'''

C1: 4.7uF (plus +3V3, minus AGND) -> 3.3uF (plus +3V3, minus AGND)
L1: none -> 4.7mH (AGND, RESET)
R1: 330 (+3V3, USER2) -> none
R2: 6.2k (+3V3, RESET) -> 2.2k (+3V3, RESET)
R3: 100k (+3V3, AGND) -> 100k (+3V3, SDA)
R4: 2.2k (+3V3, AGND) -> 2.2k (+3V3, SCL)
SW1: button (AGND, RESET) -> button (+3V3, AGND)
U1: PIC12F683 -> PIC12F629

'''
'''

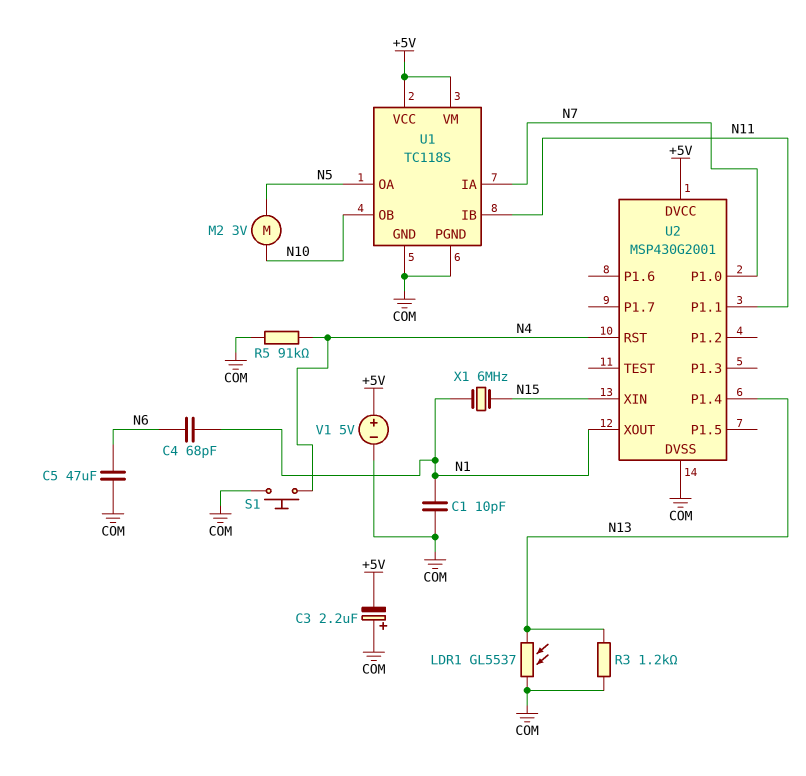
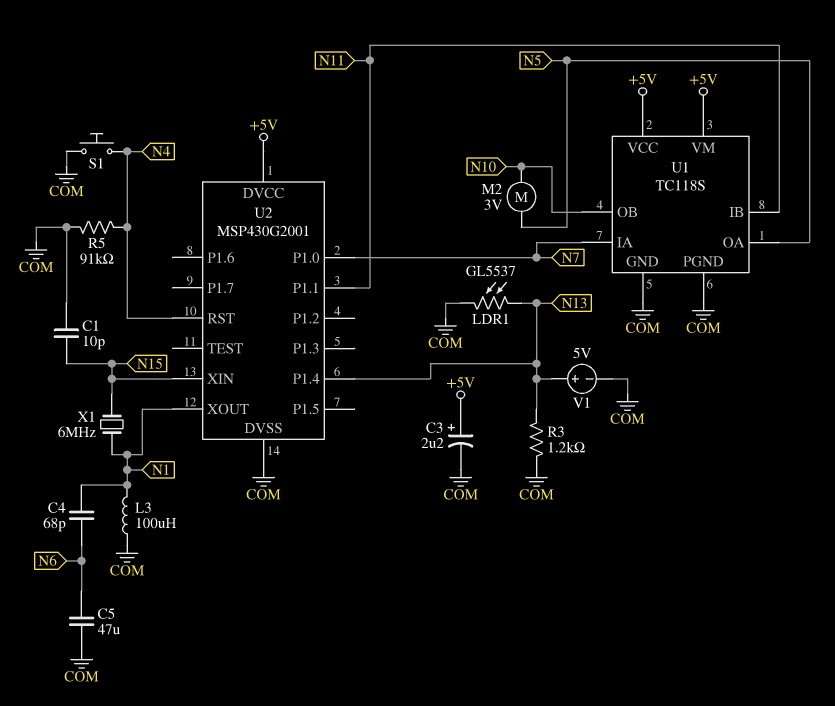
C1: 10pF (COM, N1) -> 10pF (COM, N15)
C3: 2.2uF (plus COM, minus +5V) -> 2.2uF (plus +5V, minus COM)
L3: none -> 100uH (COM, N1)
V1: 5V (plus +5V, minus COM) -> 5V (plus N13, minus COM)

'''

Above are some records. Copy each of their lines that holds the string "none".

» Completed exercise:
L1: none -> 4.7mH (AGND, RESET)
R1: 330 (+3V3, USER2) -> none
L3: none -> 100uH (COM, N1)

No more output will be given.